- **Supplied records**:

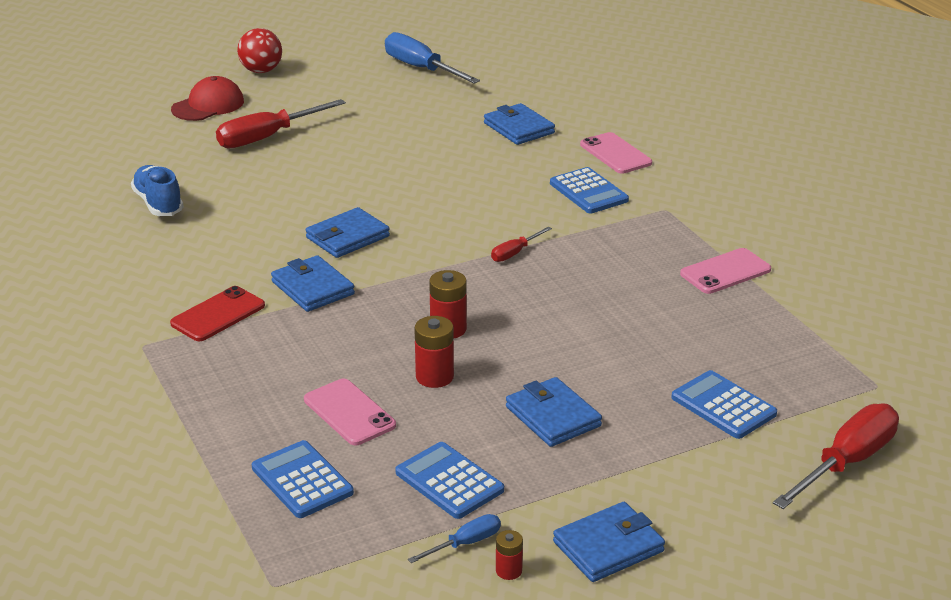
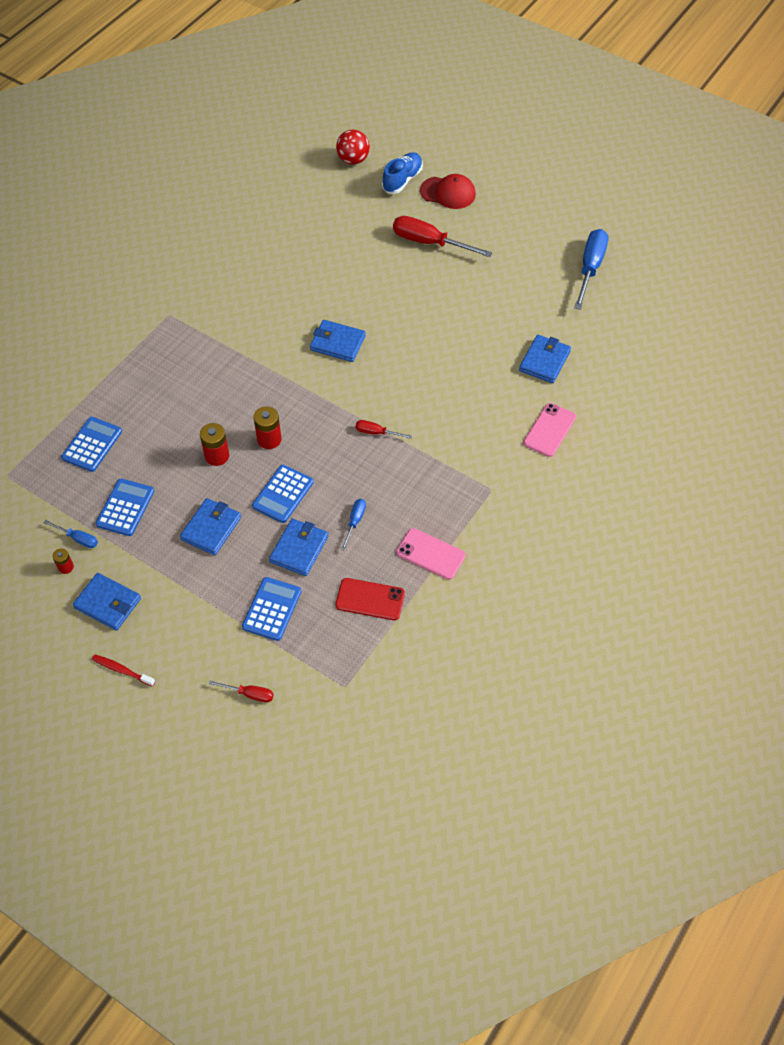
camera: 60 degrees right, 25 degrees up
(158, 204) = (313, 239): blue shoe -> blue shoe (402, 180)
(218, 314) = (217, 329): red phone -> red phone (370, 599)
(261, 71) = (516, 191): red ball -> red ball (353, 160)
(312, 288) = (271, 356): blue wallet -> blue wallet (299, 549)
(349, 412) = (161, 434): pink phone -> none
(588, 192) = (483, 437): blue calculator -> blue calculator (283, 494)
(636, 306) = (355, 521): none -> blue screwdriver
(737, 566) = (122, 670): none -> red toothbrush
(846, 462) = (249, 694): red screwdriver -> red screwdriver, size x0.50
--
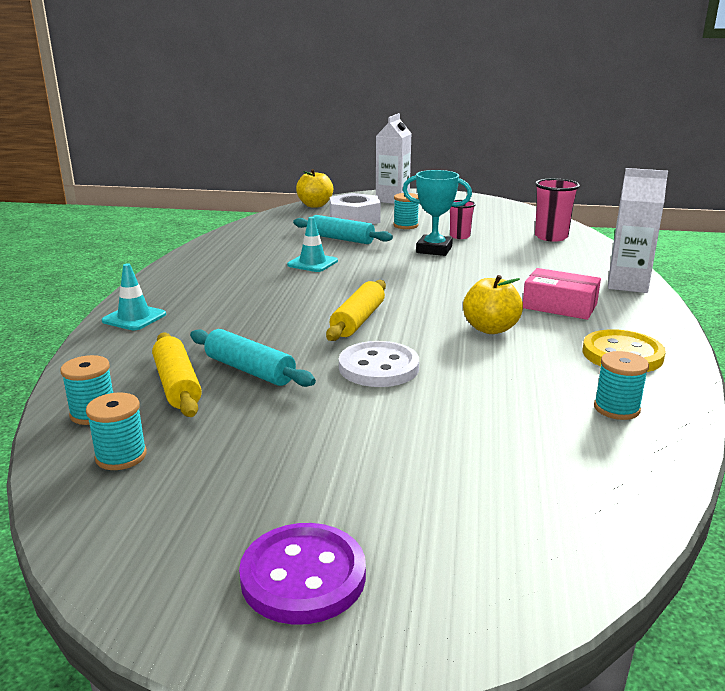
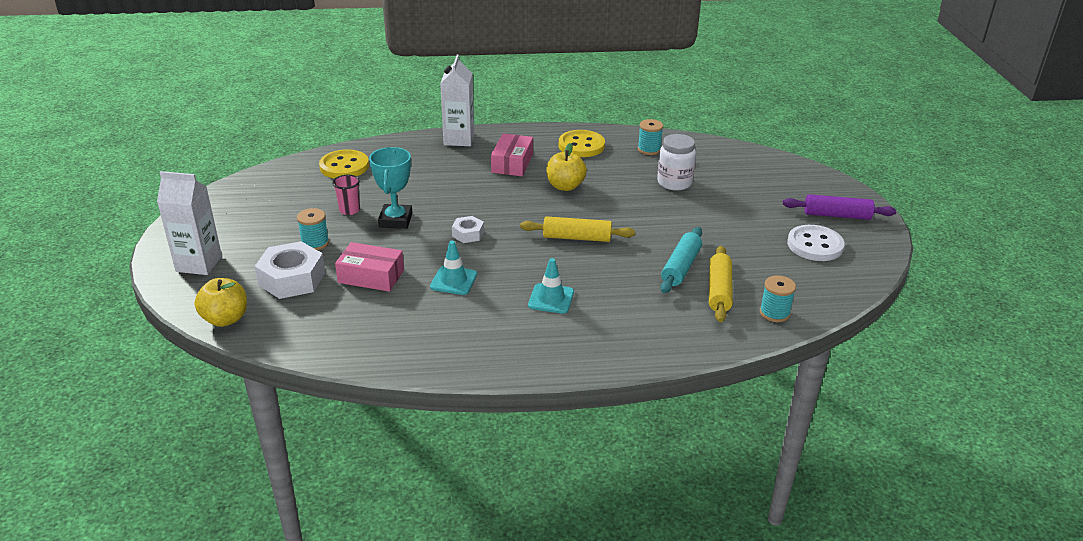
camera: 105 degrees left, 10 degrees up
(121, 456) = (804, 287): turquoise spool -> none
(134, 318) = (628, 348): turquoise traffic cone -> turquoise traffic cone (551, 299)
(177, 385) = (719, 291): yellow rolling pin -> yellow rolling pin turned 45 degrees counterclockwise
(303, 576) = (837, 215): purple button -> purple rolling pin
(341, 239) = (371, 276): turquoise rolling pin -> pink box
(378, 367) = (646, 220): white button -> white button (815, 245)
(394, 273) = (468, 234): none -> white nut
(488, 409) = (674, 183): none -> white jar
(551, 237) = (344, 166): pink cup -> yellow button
--
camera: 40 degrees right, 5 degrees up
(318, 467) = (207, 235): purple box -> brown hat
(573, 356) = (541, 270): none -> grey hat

- **Task statement**:
Extract every line containing the string "button" from the data above.

- **Your response**:
(303, 576) = (837, 215): purple button -> purple rolling pin
(378, 367) = (646, 220): white button -> white button (815, 245)
(551, 237) = (344, 166): pink cup -> yellow button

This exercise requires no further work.